[Data for review]
..........

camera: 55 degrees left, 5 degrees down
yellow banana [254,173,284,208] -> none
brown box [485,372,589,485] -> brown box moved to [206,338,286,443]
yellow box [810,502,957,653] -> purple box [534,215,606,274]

..........

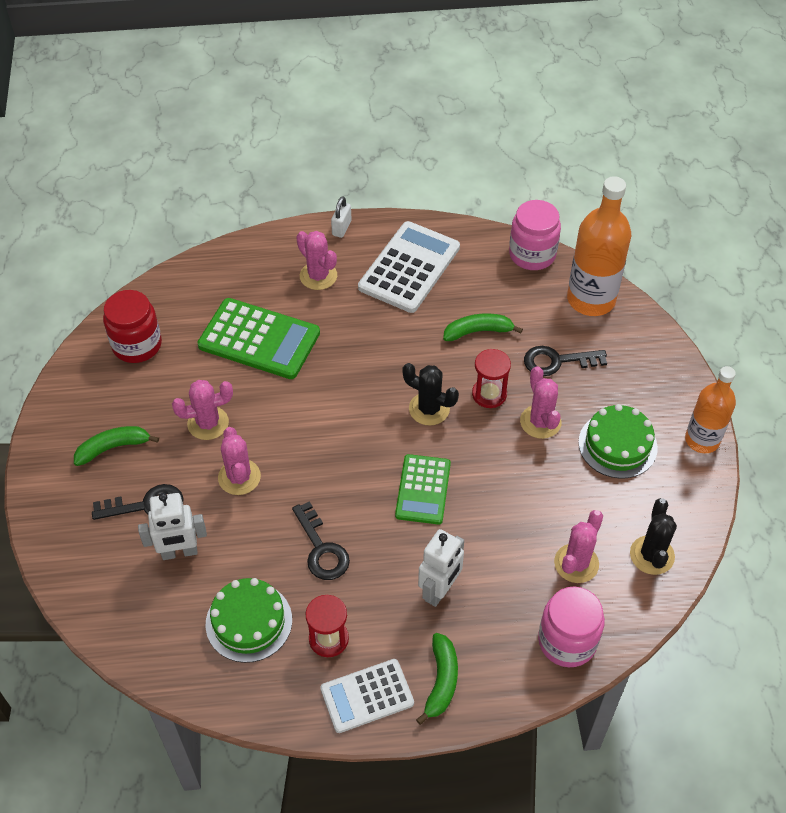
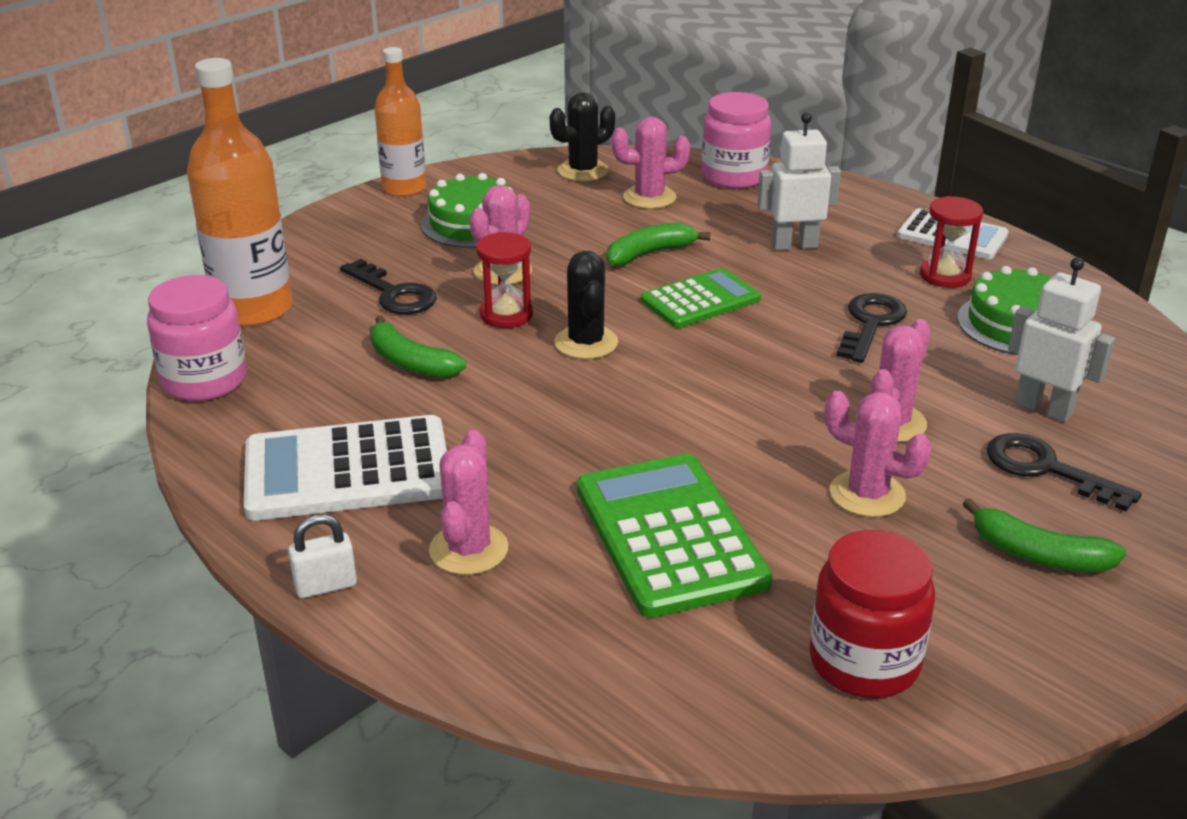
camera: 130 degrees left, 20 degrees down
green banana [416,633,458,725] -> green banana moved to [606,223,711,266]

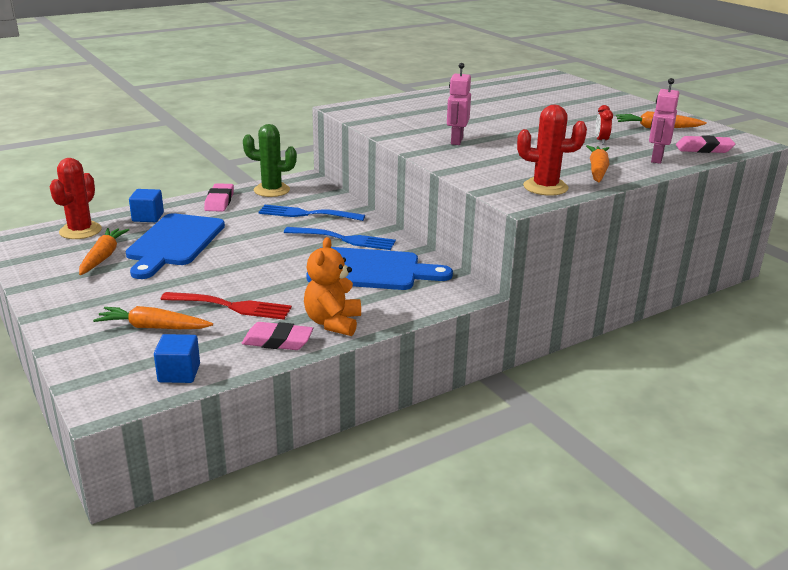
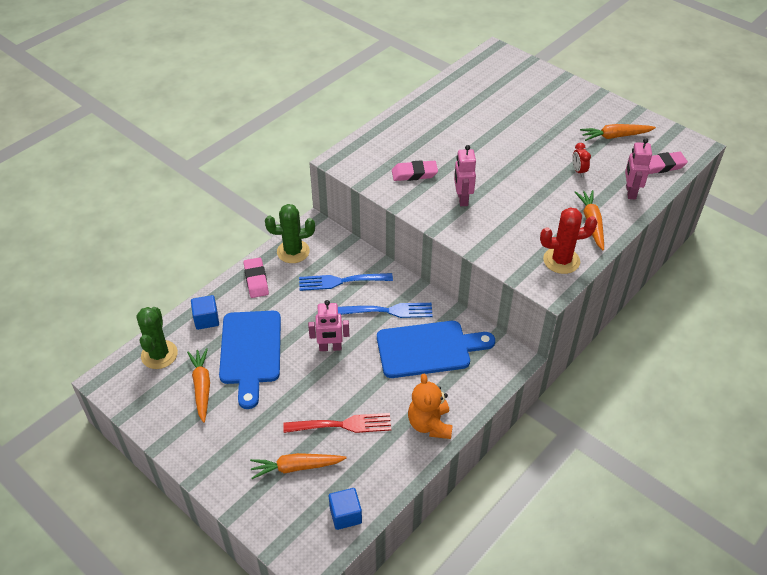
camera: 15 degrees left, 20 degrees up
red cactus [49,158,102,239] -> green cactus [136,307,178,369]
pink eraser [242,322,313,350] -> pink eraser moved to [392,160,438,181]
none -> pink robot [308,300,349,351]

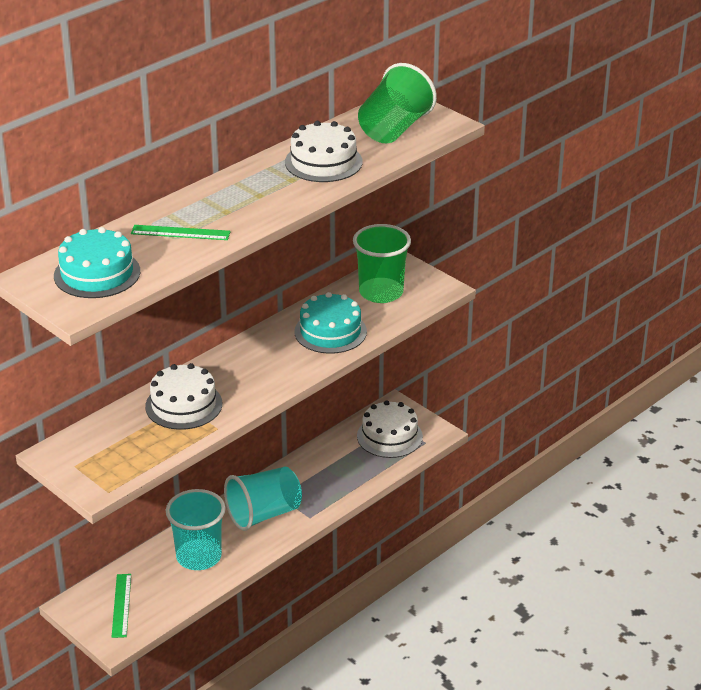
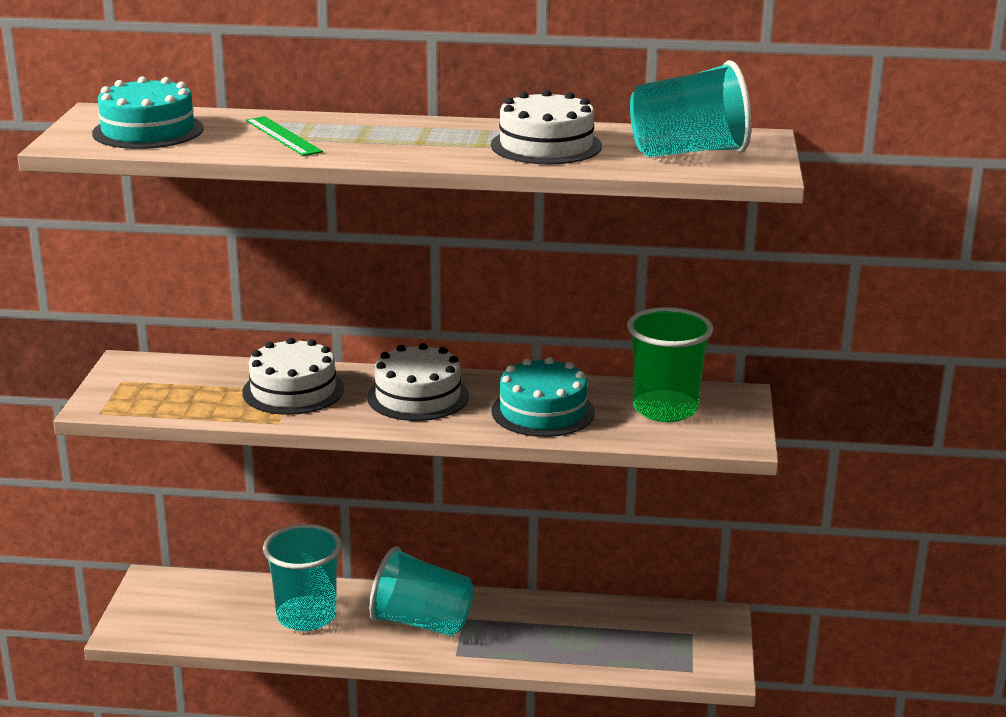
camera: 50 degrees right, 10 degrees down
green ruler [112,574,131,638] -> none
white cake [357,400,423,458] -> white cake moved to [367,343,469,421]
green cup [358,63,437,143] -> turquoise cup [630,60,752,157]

..........

[Work instructions]
From the data above, reproduce word for word the lines running from the line with "white cake [357,400,423,458]" to the line with "green cup [358,63,437,143]", ends included.

[Response to this task]
white cake [357,400,423,458] -> white cake moved to [367,343,469,421]
green cup [358,63,437,143] -> turquoise cup [630,60,752,157]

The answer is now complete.